Task goal
Retype the lines below exactly, but only those from the line that has "green calculator: 3 -> 1" through the line that has "white gift: 2 -> 3". Omit every picture.

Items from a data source
· · · · · · ·

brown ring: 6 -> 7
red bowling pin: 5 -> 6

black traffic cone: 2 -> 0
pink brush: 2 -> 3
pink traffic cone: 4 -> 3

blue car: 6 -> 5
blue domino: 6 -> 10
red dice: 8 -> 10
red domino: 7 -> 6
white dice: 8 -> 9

· · · · · · ·

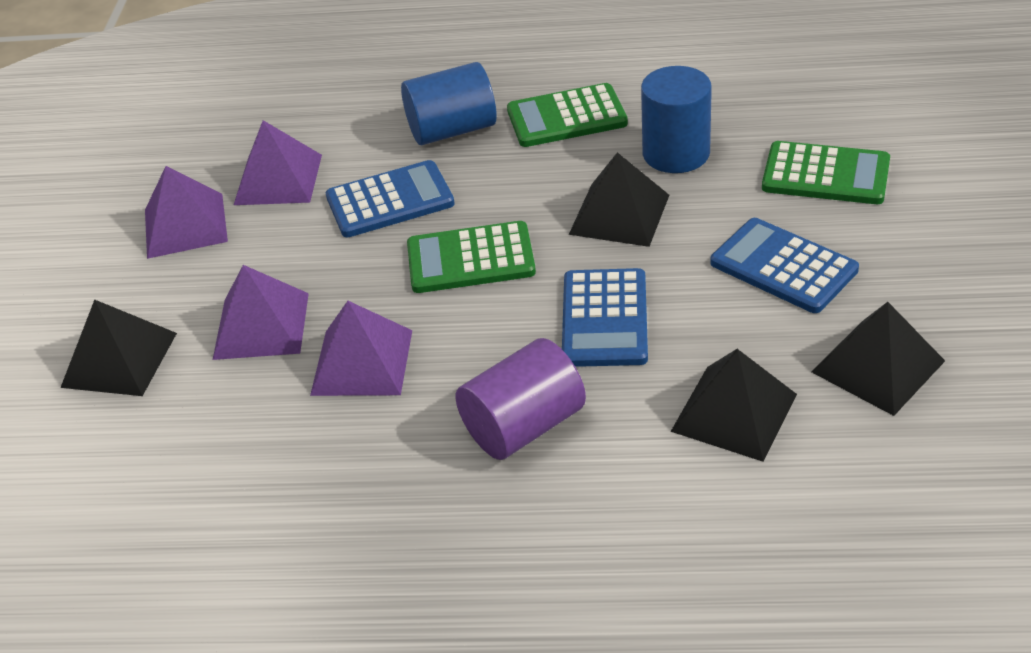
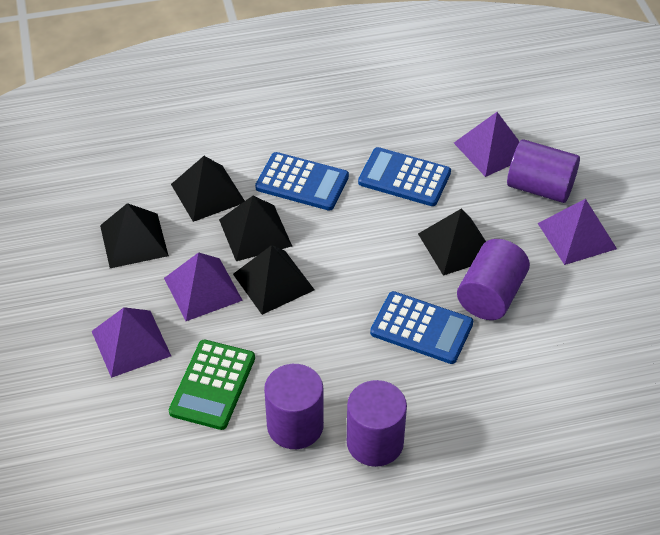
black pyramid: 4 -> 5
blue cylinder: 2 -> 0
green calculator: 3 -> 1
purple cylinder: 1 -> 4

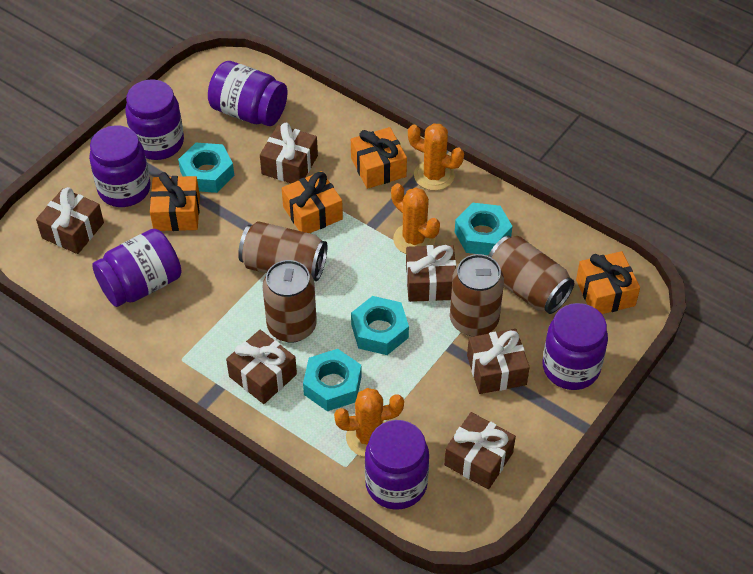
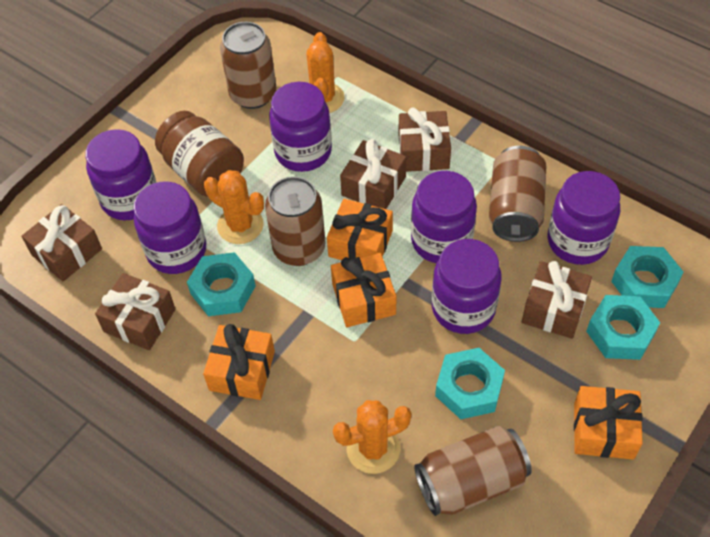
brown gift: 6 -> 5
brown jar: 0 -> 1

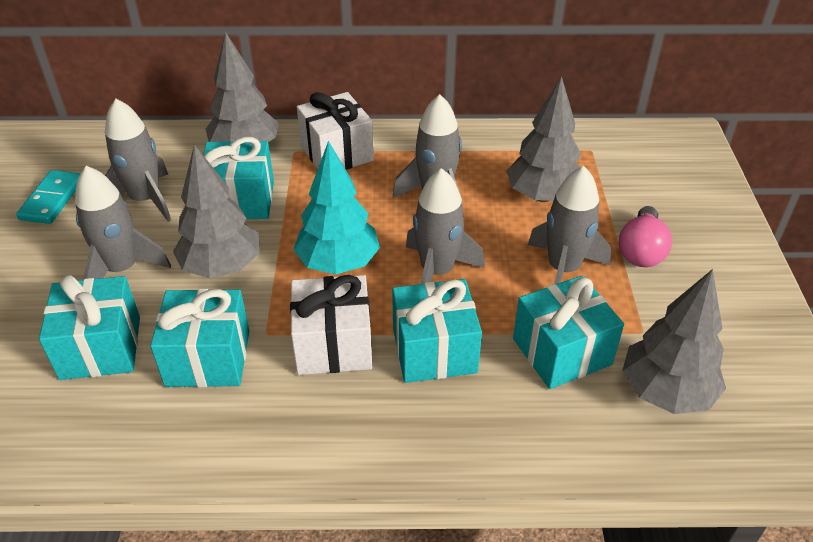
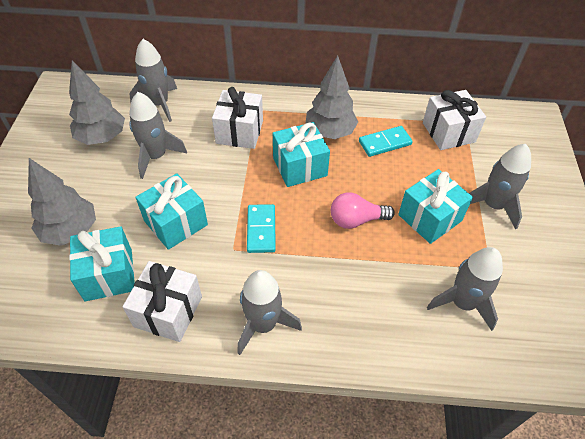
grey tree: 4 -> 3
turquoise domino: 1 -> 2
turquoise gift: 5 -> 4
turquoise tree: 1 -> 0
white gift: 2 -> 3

· · · · · · ·

Solution to this exercise
green calculator: 3 -> 1
purple cylinder: 1 -> 4

brown gift: 6 -> 5
brown jar: 0 -> 1

grey tree: 4 -> 3
turquoise domino: 1 -> 2
turquoise gift: 5 -> 4
turquoise tree: 1 -> 0
white gift: 2 -> 3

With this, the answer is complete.